[Change detection outputs]
[Start of Attachment]

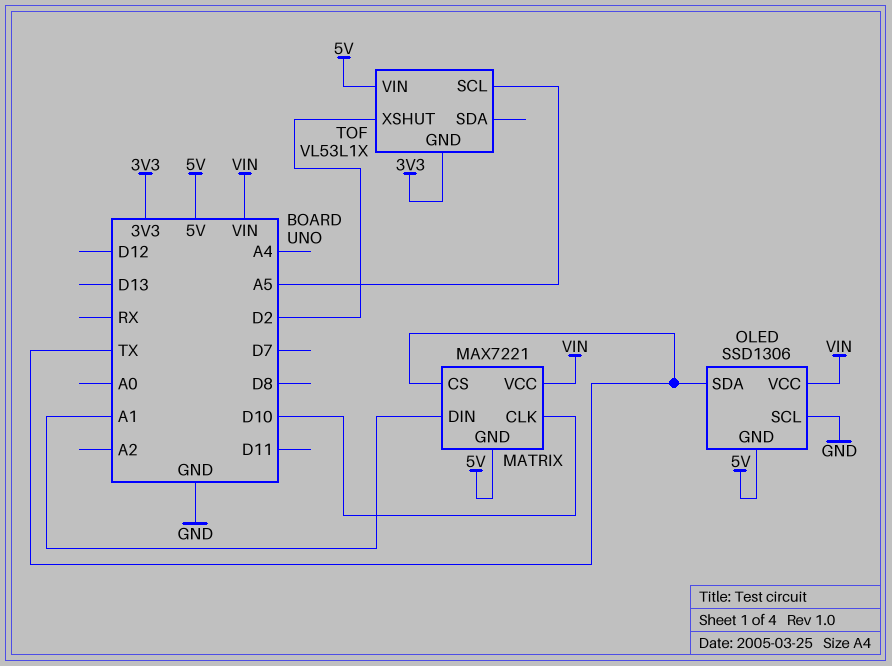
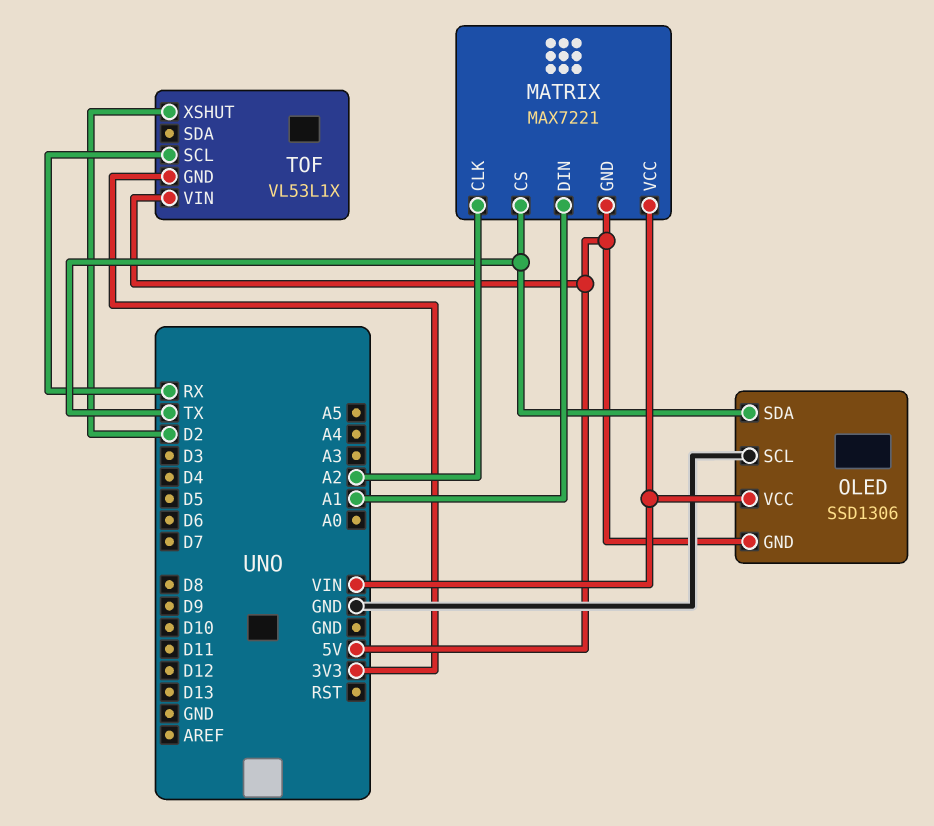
MATRIX pin CLK: D10 -> A2
TOF pin SCL: A5 -> RX

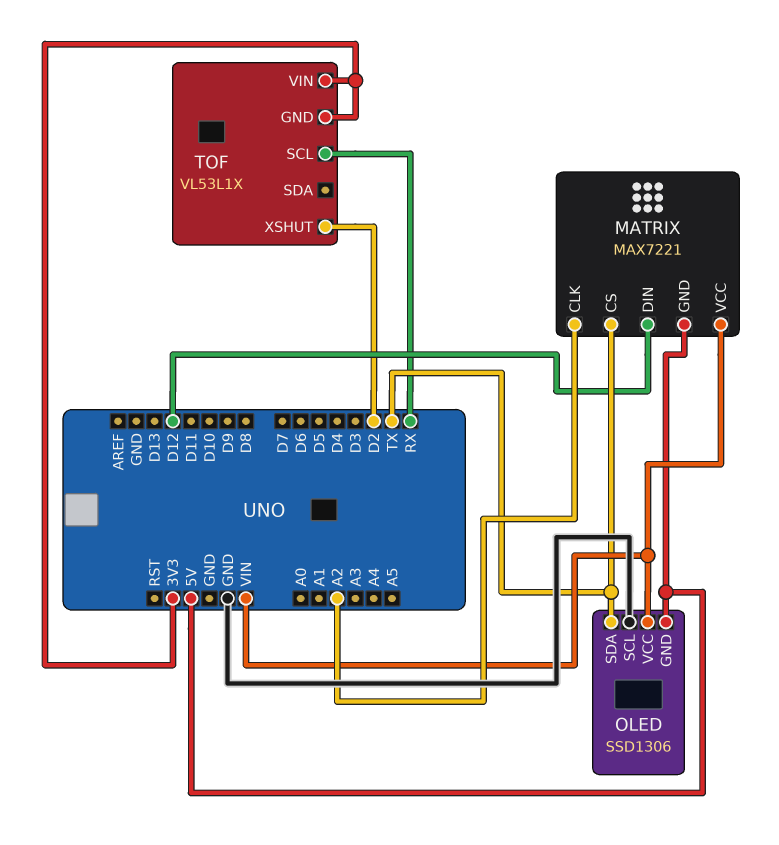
MATRIX pin DIN: A1 -> D12
TOF pin VIN: 5V -> 3V3

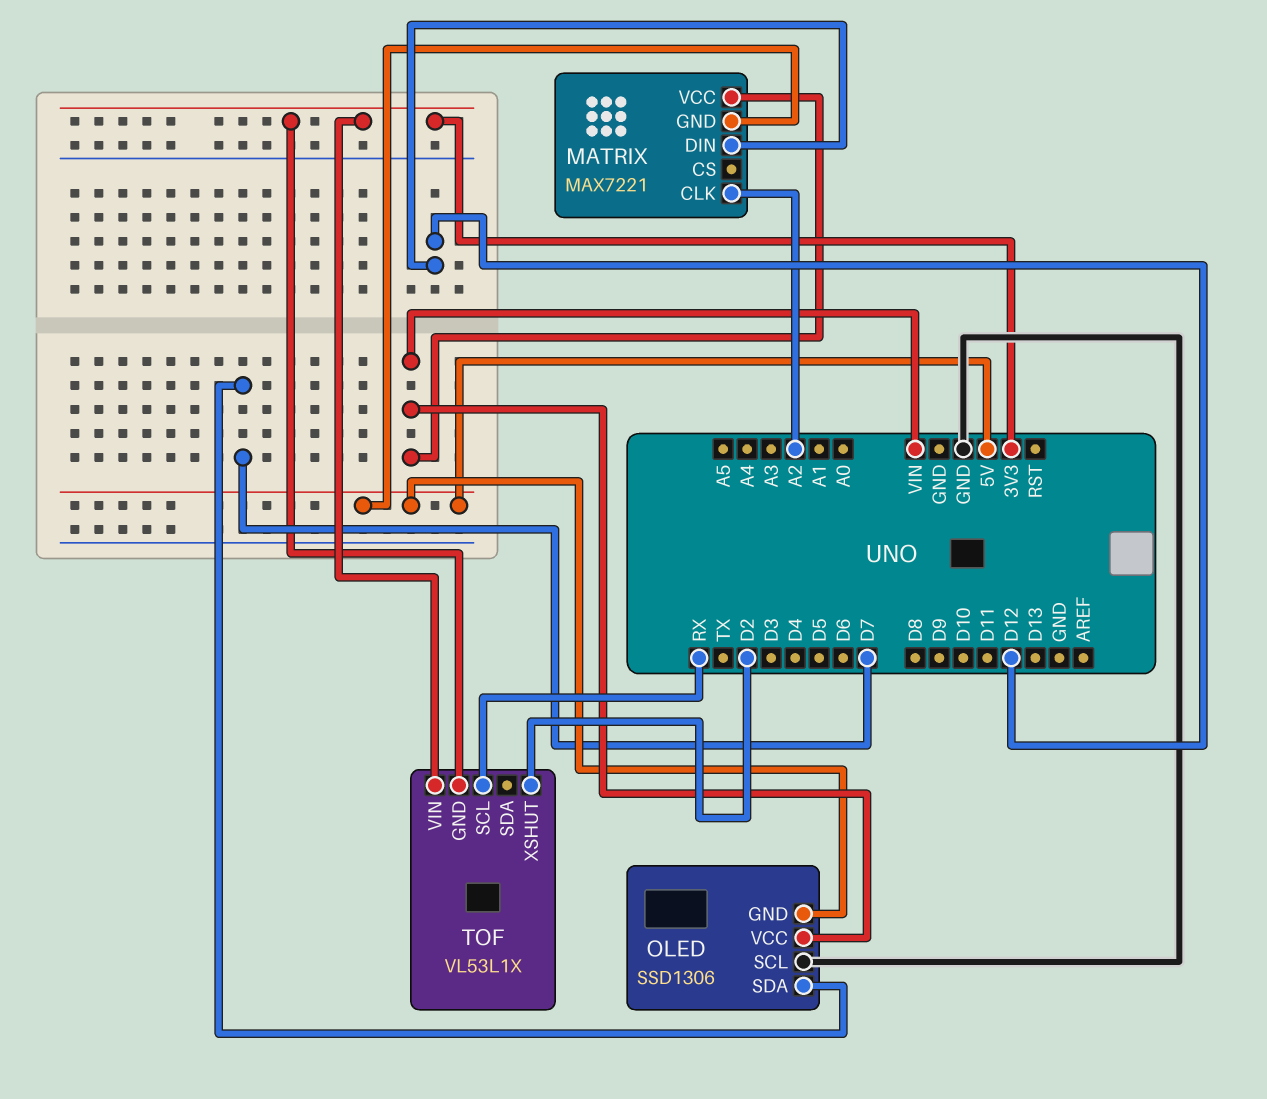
MATRIX pin CS: TX -> none
OLED pin SDA: TX -> D7

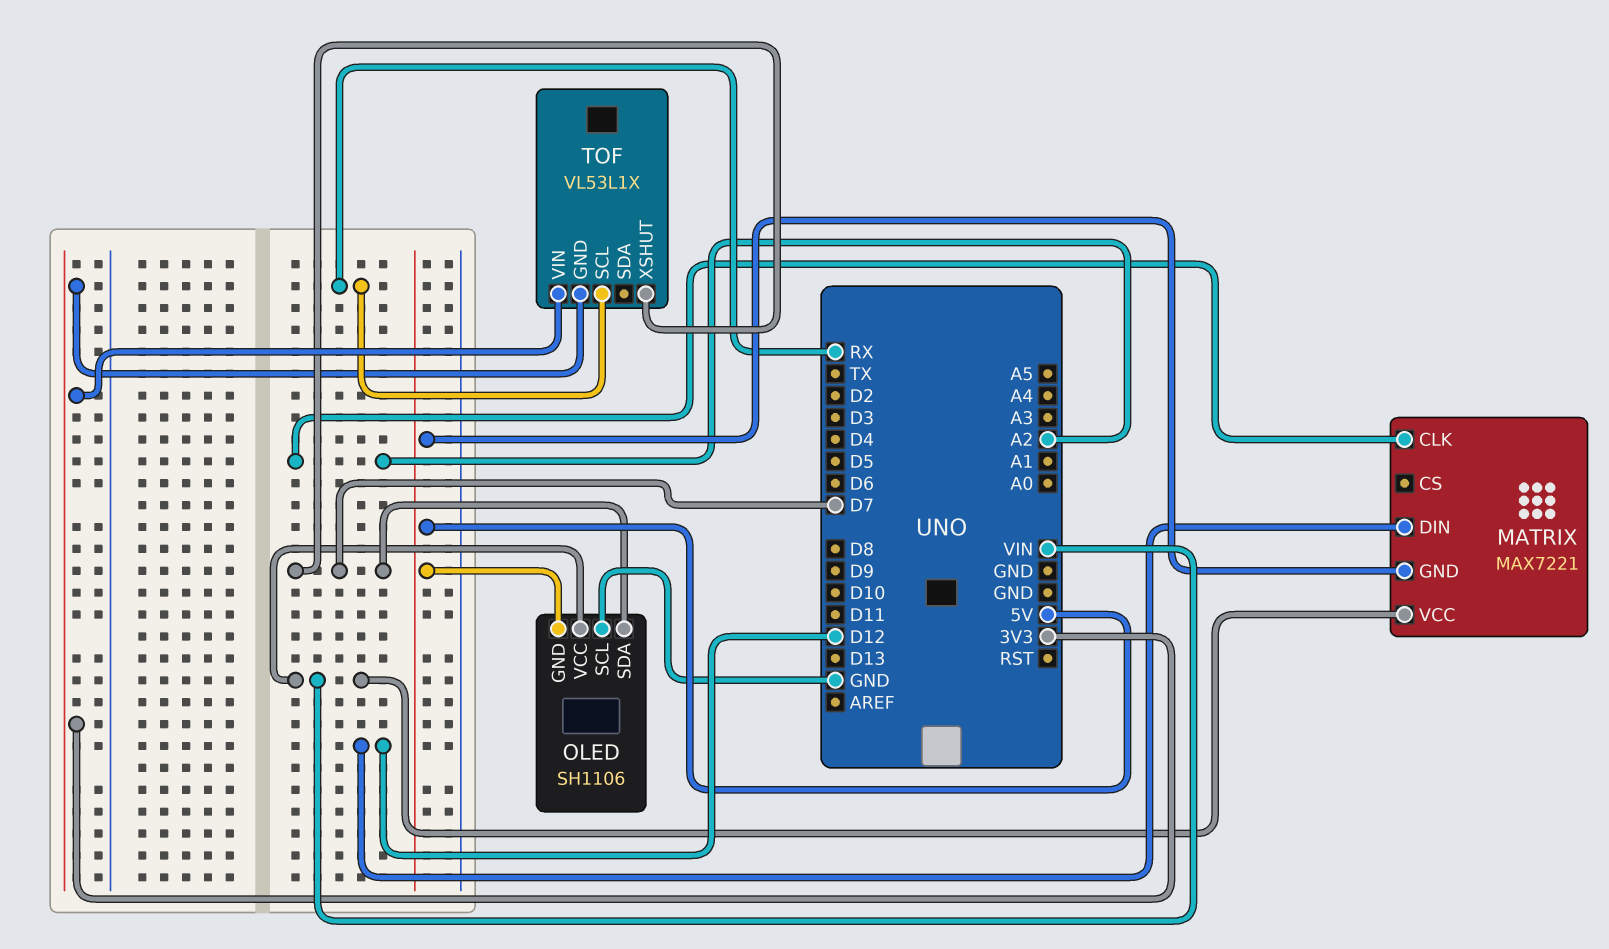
OLED: SSD1306 -> SH1106
TOF pin XSHUT: D2 -> D7

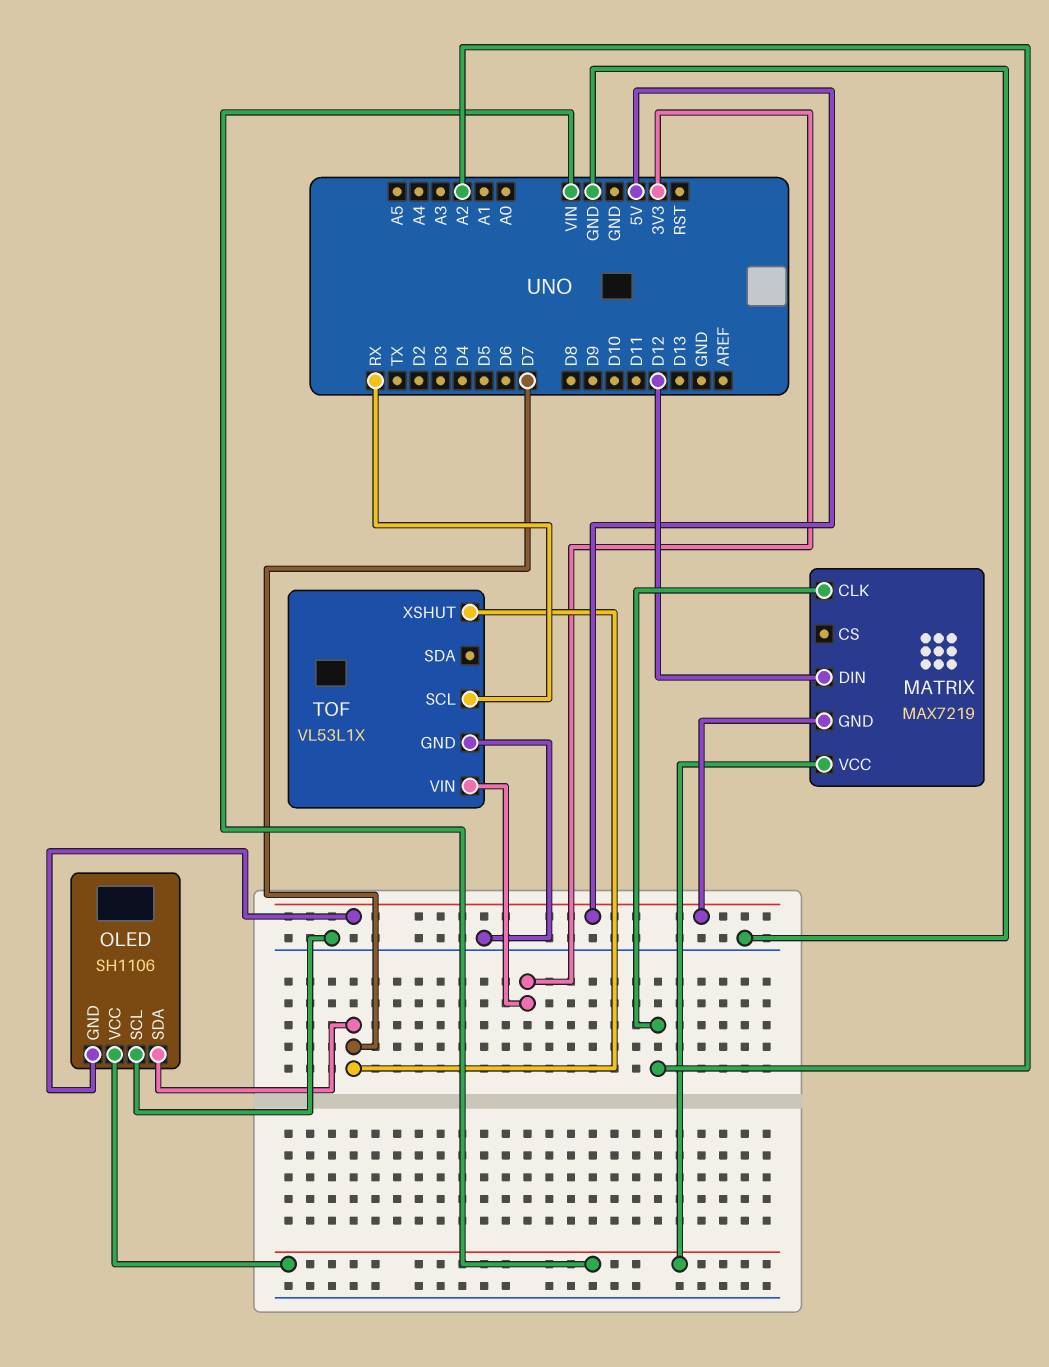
MATRIX: MAX7221 -> MAX7219
TOF pin GND: 3V3 -> GND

[End of Attachment]

*EXERCISE*
What is needed is an exact copy of all the records, minus any pictures.

*SOLUTION*
MATRIX pin CLK: D10 -> A2
TOF pin SCL: A5 -> RX

MATRIX pin DIN: A1 -> D12
TOF pin VIN: 5V -> 3V3

MATRIX pin CS: TX -> none
OLED pin SDA: TX -> D7

OLED: SSD1306 -> SH1106
TOF pin XSHUT: D2 -> D7

MATRIX: MAX7221 -> MAX7219
TOF pin GND: 3V3 -> GND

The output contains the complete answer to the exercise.